# EXERCISE
Gather every line of the entries that includes the word "purple".

# SUPPLIED DATA
---*---
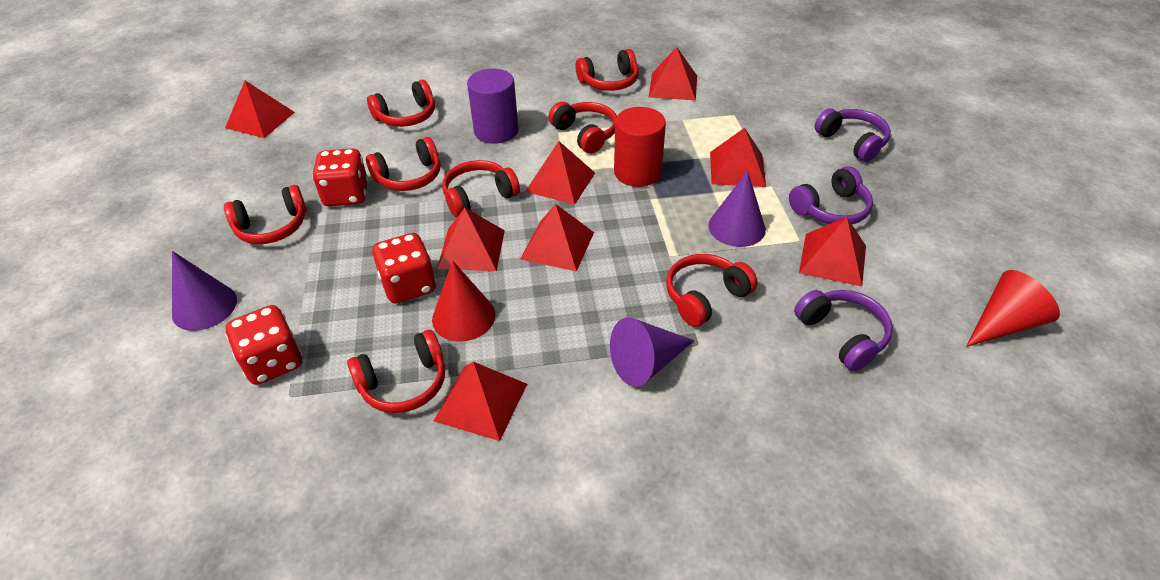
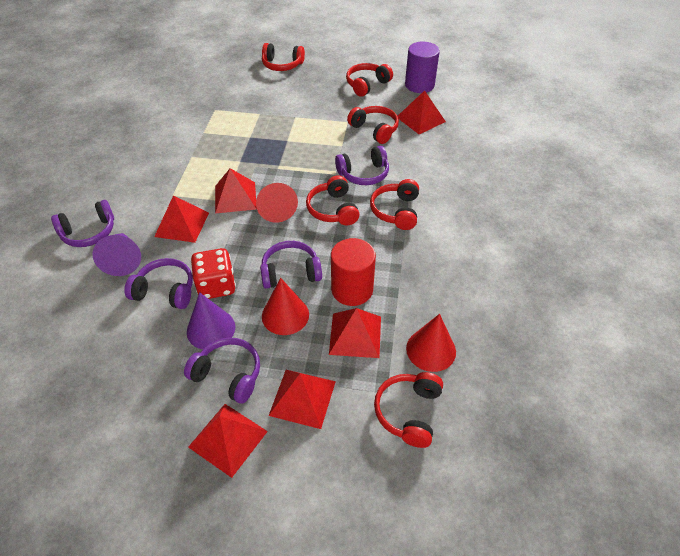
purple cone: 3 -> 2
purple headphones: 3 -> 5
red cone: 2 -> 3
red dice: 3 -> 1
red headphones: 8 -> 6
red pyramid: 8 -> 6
---*---
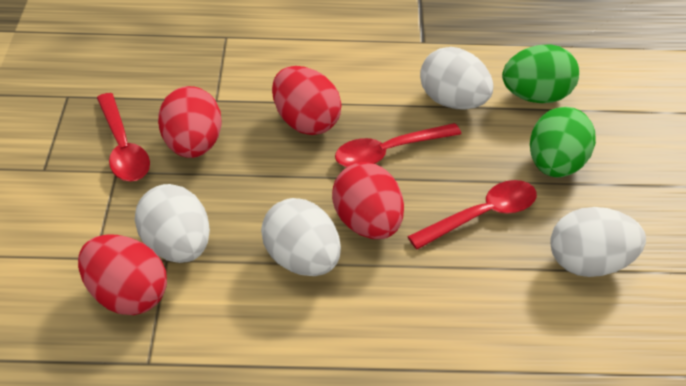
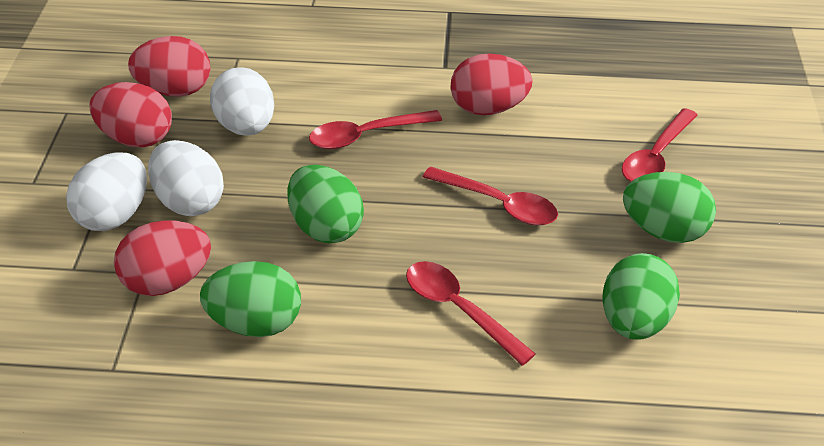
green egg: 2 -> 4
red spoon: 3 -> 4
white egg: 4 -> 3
---*---
# TASK OUTPUT
purple cone: 3 -> 2
purple headphones: 3 -> 5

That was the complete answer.